# WHAT TO DO
Write out every one of the following lines, keeping each character unchanged.

Collected data:
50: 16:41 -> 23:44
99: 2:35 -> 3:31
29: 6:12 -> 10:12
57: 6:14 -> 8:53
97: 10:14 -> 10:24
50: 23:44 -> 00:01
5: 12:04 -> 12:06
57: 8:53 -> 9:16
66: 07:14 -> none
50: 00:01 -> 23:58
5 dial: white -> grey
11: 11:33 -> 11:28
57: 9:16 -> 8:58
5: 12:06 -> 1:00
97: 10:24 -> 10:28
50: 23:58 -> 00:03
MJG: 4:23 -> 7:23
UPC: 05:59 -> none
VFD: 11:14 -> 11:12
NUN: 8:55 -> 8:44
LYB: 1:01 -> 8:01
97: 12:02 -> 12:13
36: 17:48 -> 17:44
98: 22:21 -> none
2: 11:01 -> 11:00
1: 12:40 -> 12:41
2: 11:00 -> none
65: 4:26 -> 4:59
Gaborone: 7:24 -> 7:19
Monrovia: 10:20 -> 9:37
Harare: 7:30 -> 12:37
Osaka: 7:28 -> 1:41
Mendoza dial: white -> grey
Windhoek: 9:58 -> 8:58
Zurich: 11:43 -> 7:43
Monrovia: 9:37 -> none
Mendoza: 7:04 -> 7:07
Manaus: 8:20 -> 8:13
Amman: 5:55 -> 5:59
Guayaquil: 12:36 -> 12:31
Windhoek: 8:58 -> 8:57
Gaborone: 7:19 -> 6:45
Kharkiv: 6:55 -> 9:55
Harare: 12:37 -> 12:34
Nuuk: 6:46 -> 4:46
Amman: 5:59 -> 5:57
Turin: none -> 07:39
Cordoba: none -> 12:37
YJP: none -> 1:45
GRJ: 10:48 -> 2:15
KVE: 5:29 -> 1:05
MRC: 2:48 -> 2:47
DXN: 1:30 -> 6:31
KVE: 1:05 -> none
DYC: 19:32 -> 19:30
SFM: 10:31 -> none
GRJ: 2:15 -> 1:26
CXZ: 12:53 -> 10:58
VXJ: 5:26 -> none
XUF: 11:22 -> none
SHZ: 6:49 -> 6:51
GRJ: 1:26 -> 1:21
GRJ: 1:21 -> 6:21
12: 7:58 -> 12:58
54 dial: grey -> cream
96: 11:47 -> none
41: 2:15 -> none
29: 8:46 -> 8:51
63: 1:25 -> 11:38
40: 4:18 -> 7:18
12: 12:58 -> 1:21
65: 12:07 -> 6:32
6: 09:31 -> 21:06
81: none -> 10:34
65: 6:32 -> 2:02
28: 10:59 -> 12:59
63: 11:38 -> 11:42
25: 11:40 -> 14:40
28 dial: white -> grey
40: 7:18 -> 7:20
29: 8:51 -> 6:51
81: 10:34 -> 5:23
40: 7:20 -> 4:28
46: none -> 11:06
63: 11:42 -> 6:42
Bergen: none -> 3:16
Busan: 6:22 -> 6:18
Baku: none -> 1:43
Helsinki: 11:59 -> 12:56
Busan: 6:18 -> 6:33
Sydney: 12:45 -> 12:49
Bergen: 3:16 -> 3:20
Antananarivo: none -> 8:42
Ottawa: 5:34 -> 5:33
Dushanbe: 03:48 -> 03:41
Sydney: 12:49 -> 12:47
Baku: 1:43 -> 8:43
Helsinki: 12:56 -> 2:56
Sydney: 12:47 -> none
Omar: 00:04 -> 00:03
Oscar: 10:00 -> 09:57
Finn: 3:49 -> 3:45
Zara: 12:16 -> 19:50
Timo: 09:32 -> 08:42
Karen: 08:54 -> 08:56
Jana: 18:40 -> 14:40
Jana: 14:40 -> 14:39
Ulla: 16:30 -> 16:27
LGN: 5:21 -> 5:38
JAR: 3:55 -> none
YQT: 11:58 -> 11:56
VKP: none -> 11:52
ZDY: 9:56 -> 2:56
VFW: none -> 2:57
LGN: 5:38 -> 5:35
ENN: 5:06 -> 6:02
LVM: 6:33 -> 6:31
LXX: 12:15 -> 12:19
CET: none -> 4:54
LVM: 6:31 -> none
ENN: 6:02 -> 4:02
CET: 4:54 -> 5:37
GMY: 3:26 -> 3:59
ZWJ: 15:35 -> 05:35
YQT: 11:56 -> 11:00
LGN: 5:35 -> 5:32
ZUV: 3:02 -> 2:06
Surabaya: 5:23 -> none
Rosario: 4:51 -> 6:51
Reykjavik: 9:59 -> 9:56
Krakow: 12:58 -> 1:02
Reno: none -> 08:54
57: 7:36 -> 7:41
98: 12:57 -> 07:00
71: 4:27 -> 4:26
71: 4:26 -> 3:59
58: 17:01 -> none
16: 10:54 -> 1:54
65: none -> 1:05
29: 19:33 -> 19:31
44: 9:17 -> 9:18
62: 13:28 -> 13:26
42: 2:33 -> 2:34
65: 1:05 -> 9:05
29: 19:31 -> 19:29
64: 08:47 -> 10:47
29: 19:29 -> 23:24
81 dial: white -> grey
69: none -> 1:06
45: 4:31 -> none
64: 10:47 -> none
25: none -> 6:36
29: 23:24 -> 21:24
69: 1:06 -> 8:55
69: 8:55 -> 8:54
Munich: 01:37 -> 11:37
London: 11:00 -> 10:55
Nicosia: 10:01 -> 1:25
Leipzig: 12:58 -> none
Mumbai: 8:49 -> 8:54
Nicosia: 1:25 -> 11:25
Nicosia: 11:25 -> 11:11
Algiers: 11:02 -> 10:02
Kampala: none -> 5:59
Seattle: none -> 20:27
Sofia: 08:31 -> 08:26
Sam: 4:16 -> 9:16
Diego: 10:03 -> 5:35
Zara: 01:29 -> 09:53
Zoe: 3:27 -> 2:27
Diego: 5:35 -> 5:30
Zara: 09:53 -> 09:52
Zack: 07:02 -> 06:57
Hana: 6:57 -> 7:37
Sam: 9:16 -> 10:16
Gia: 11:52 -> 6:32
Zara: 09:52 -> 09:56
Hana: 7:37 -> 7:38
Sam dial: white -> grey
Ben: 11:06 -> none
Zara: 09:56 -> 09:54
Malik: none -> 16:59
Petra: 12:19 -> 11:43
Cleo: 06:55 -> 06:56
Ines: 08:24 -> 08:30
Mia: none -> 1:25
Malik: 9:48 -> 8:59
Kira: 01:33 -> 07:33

# EXPECTED ANSWER
50: 16:41 -> 23:44
99: 2:35 -> 3:31
29: 6:12 -> 10:12
57: 6:14 -> 8:53
97: 10:14 -> 10:24
50: 23:44 -> 00:01
5: 12:04 -> 12:06
57: 8:53 -> 9:16
66: 07:14 -> none
50: 00:01 -> 23:58
5 dial: white -> grey
11: 11:33 -> 11:28
57: 9:16 -> 8:58
5: 12:06 -> 1:00
97: 10:24 -> 10:28
50: 23:58 -> 00:03
MJG: 4:23 -> 7:23
UPC: 05:59 -> none
VFD: 11:14 -> 11:12
NUN: 8:55 -> 8:44
LYB: 1:01 -> 8:01
97: 12:02 -> 12:13
36: 17:48 -> 17:44
98: 22:21 -> none
2: 11:01 -> 11:00
1: 12:40 -> 12:41
2: 11:00 -> none
65: 4:26 -> 4:59
Gaborone: 7:24 -> 7:19
Monrovia: 10:20 -> 9:37
Harare: 7:30 -> 12:37
Osaka: 7:28 -> 1:41
Mendoza dial: white -> grey
Windhoek: 9:58 -> 8:58
Zurich: 11:43 -> 7:43
Monrovia: 9:37 -> none
Mendoza: 7:04 -> 7:07
Manaus: 8:20 -> 8:13
Amman: 5:55 -> 5:59
Guayaquil: 12:36 -> 12:31
Windhoek: 8:58 -> 8:57
Gaborone: 7:19 -> 6:45
Kharkiv: 6:55 -> 9:55
Harare: 12:37 -> 12:34
Nuuk: 6:46 -> 4:46
Amman: 5:59 -> 5:57
Turin: none -> 07:39
Cordoba: none -> 12:37
YJP: none -> 1:45
GRJ: 10:48 -> 2:15
KVE: 5:29 -> 1:05
MRC: 2:48 -> 2:47
DXN: 1:30 -> 6:31
KVE: 1:05 -> none
DYC: 19:32 -> 19:30
SFM: 10:31 -> none
GRJ: 2:15 -> 1:26
CXZ: 12:53 -> 10:58
VXJ: 5:26 -> none
XUF: 11:22 -> none
SHZ: 6:49 -> 6:51
GRJ: 1:26 -> 1:21
GRJ: 1:21 -> 6:21
12: 7:58 -> 12:58
54 dial: grey -> cream
96: 11:47 -> none
41: 2:15 -> none
29: 8:46 -> 8:51
63: 1:25 -> 11:38
40: 4:18 -> 7:18
12: 12:58 -> 1:21
65: 12:07 -> 6:32
6: 09:31 -> 21:06
81: none -> 10:34
65: 6:32 -> 2:02
28: 10:59 -> 12:59
63: 11:38 -> 11:42
25: 11:40 -> 14:40
28 dial: white -> grey
40: 7:18 -> 7:20
29: 8:51 -> 6:51
81: 10:34 -> 5:23
40: 7:20 -> 4:28
46: none -> 11:06
63: 11:42 -> 6:42
Bergen: none -> 3:16
Busan: 6:22 -> 6:18
Baku: none -> 1:43
Helsinki: 11:59 -> 12:56
Busan: 6:18 -> 6:33
Sydney: 12:45 -> 12:49
Bergen: 3:16 -> 3:20
Antananarivo: none -> 8:42
Ottawa: 5:34 -> 5:33
Dushanbe: 03:48 -> 03:41
Sydney: 12:49 -> 12:47
Baku: 1:43 -> 8:43
Helsinki: 12:56 -> 2:56
Sydney: 12:47 -> none
Omar: 00:04 -> 00:03
Oscar: 10:00 -> 09:57
Finn: 3:49 -> 3:45
Zara: 12:16 -> 19:50
Timo: 09:32 -> 08:42
Karen: 08:54 -> 08:56
Jana: 18:40 -> 14:40
Jana: 14:40 -> 14:39
Ulla: 16:30 -> 16:27
LGN: 5:21 -> 5:38
JAR: 3:55 -> none
YQT: 11:58 -> 11:56
VKP: none -> 11:52
ZDY: 9:56 -> 2:56
VFW: none -> 2:57
LGN: 5:38 -> 5:35
ENN: 5:06 -> 6:02
LVM: 6:33 -> 6:31
LXX: 12:15 -> 12:19
CET: none -> 4:54
LVM: 6:31 -> none
ENN: 6:02 -> 4:02
CET: 4:54 -> 5:37
GMY: 3:26 -> 3:59
ZWJ: 15:35 -> 05:35
YQT: 11:56 -> 11:00
LGN: 5:35 -> 5:32
ZUV: 3:02 -> 2:06
Surabaya: 5:23 -> none
Rosario: 4:51 -> 6:51
Reykjavik: 9:59 -> 9:56
Krakow: 12:58 -> 1:02
Reno: none -> 08:54
57: 7:36 -> 7:41
98: 12:57 -> 07:00
71: 4:27 -> 4:26
71: 4:26 -> 3:59
58: 17:01 -> none
16: 10:54 -> 1:54
65: none -> 1:05
29: 19:33 -> 19:31
44: 9:17 -> 9:18
62: 13:28 -> 13:26
42: 2:33 -> 2:34
65: 1:05 -> 9:05
29: 19:31 -> 19:29
64: 08:47 -> 10:47
29: 19:29 -> 23:24
81 dial: white -> grey
69: none -> 1:06
45: 4:31 -> none
64: 10:47 -> none
25: none -> 6:36
29: 23:24 -> 21:24
69: 1:06 -> 8:55
69: 8:55 -> 8:54
Munich: 01:37 -> 11:37
London: 11:00 -> 10:55
Nicosia: 10:01 -> 1:25
Leipzig: 12:58 -> none
Mumbai: 8:49 -> 8:54
Nicosia: 1:25 -> 11:25
Nicosia: 11:25 -> 11:11
Algiers: 11:02 -> 10:02
Kampala: none -> 5:59
Seattle: none -> 20:27
Sofia: 08:31 -> 08:26
Sam: 4:16 -> 9:16
Diego: 10:03 -> 5:35
Zara: 01:29 -> 09:53
Zoe: 3:27 -> 2:27
Diego: 5:35 -> 5:30
Zara: 09:53 -> 09:52
Zack: 07:02 -> 06:57
Hana: 6:57 -> 7:37
Sam: 9:16 -> 10:16
Gia: 11:52 -> 6:32
Zara: 09:52 -> 09:56
Hana: 7:37 -> 7:38
Sam dial: white -> grey
Ben: 11:06 -> none
Zara: 09:56 -> 09:54
Malik: none -> 16:59
Petra: 12:19 -> 11:43
Cleo: 06:55 -> 06:56
Ines: 08:24 -> 08:30
Mia: none -> 1:25
Malik: 9:48 -> 8:59
Kira: 01:33 -> 07:33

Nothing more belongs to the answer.